▸ WHAT YOU ARE ASKED TO DO: Only the lines below from the one with "orange line: (188, 116) -> (171, 90), moved" through the one with "yellow rectangle: (111, 102)" are to be written out, exactly and without any images.

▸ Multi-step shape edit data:
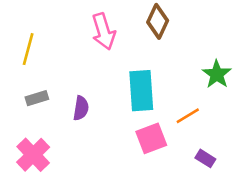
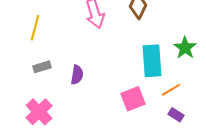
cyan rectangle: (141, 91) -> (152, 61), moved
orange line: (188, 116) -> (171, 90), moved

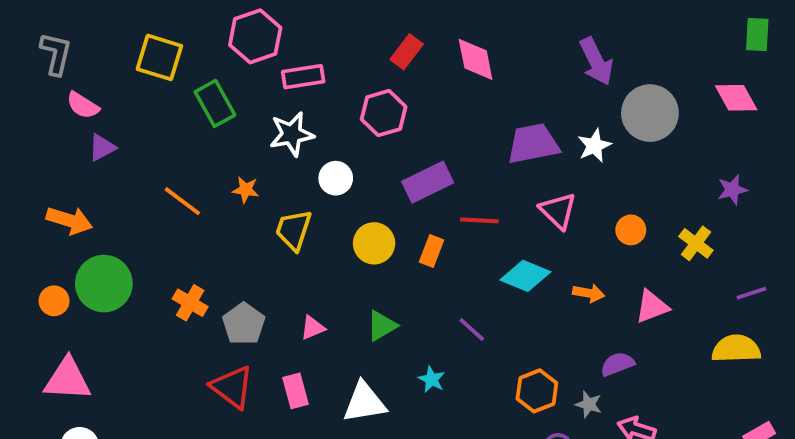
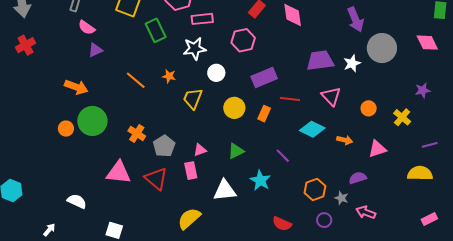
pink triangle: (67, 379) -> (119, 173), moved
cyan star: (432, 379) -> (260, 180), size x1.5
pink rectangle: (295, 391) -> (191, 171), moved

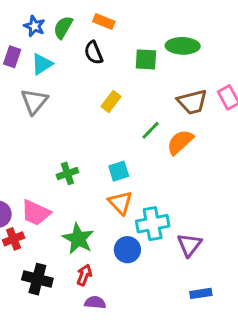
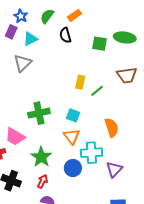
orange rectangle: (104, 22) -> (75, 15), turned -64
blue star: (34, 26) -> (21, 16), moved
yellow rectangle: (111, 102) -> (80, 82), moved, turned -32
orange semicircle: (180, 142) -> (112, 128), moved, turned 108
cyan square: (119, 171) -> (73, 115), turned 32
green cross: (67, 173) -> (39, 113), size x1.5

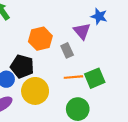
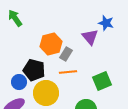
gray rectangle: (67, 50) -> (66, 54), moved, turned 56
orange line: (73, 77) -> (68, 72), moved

▸ SOLUTION TO THIS EXERCISE:
orange line: (188, 116) -> (171, 90), moved

pink triangle: (67, 379) -> (119, 173), moved
cyan star: (432, 379) -> (260, 180), size x1.5
pink rectangle: (295, 391) -> (191, 171), moved

orange rectangle: (104, 22) -> (75, 15), turned -64
blue star: (34, 26) -> (21, 16), moved
yellow rectangle: (111, 102) -> (80, 82), moved, turned -32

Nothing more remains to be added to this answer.